*** Opening of Dataset excerpts ***

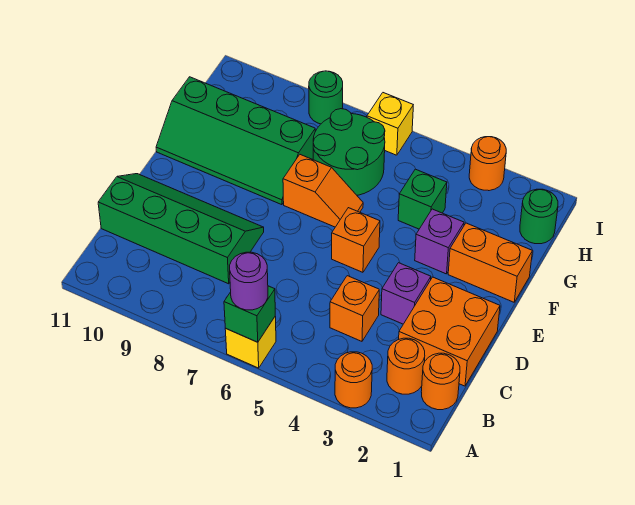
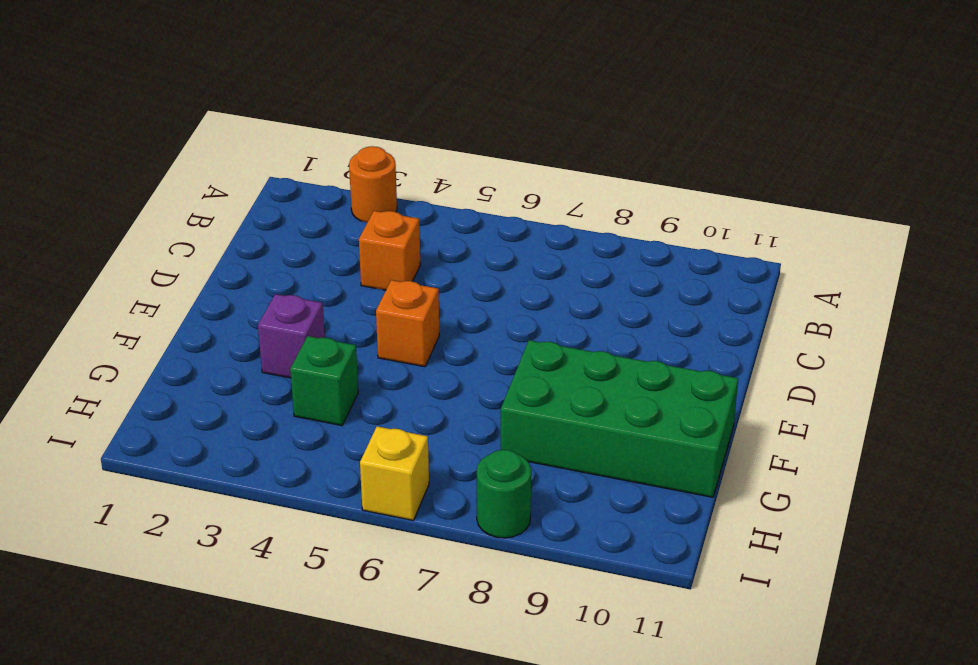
green brick F8:G11 level 1 -> green slope F8:G11 level 1 top G
none -> yellow brick A6 level 1
none -> orange round brick B1 level 1
none -> orange round brick B2 level 1

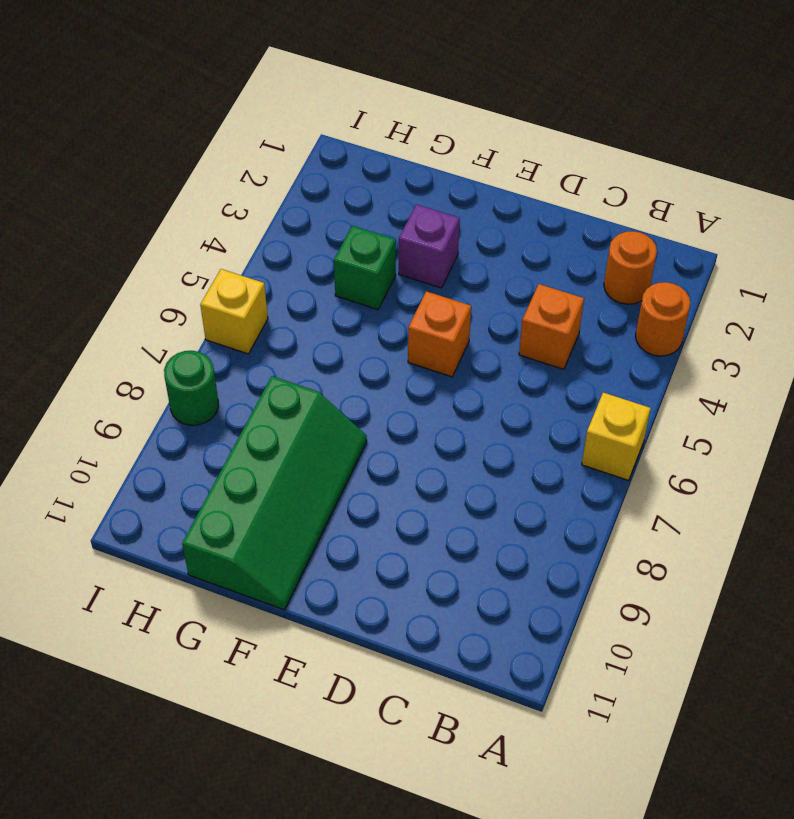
none -> orange round brick B1 level 1
none -> orange brick C1:D2 level 1
none -> green slope C8:D11 level 1 top C

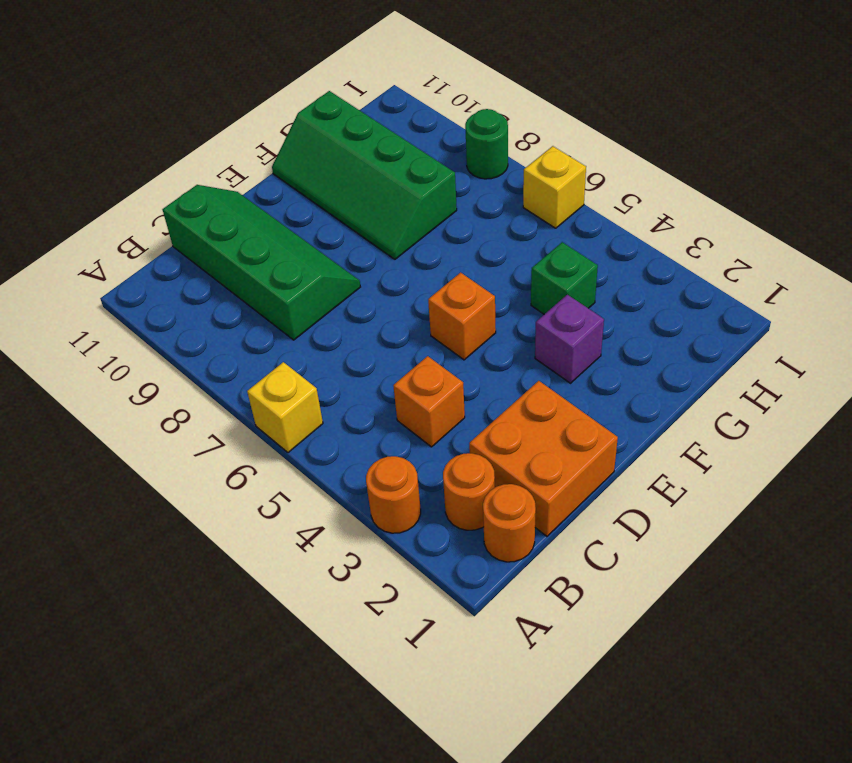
none -> purple brick D3 level 1
none -> orange brick F1:F2 level 1
none -> orange slope F6:F7 level 1 top 7

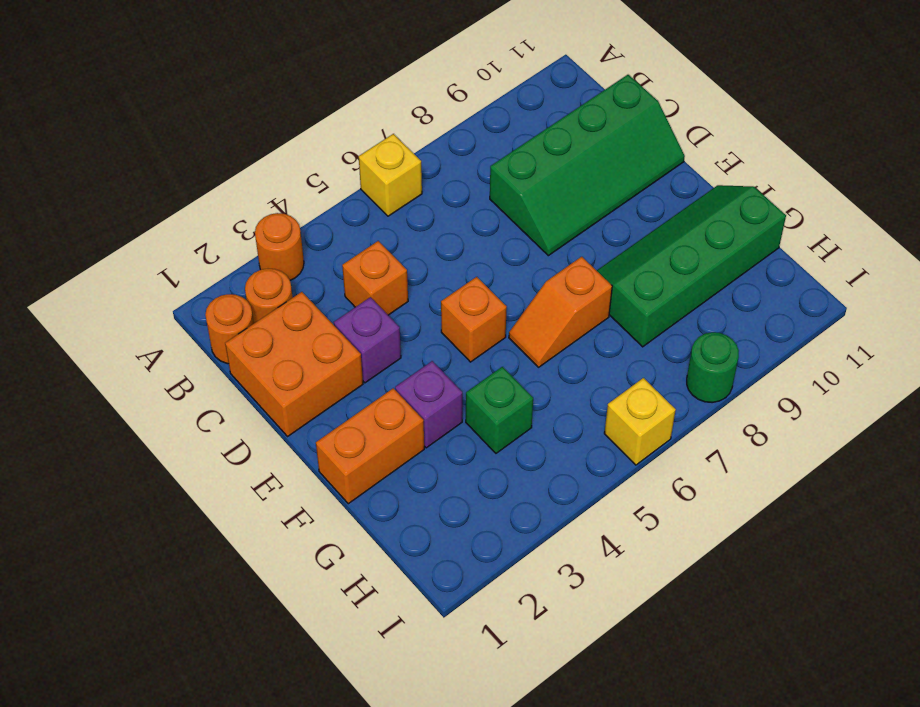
none -> green round brick G6:H7 level 1
none -> green round brick H1 level 1
none -> orange round brick I3 level 1

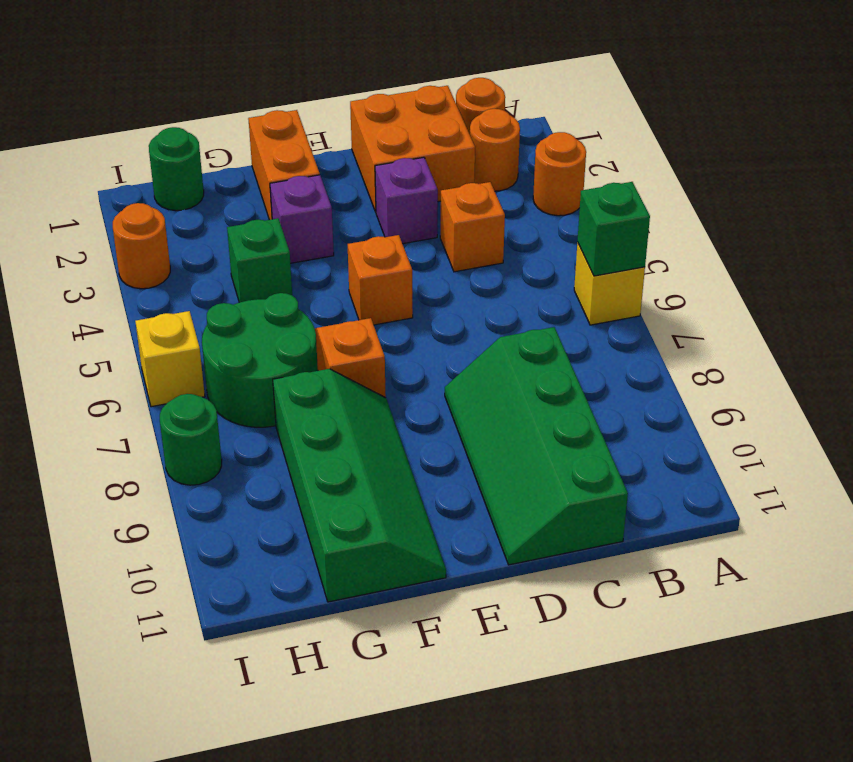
none -> purple round brick A6 level 3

*** Close of Dataset excerpts ***

### To do:
Copy all records exactly, no images.

### Answer space:
green brick F8:G11 level 1 -> green slope F8:G11 level 1 top G
none -> yellow brick A6 level 1
none -> orange round brick B1 level 1
none -> orange round brick B2 level 1

none -> orange round brick B1 level 1
none -> orange brick C1:D2 level 1
none -> green slope C8:D11 level 1 top C

none -> purple brick D3 level 1
none -> orange brick F1:F2 level 1
none -> orange slope F6:F7 level 1 top 7

none -> green round brick G6:H7 level 1
none -> green round brick H1 level 1
none -> orange round brick I3 level 1

none -> purple round brick A6 level 3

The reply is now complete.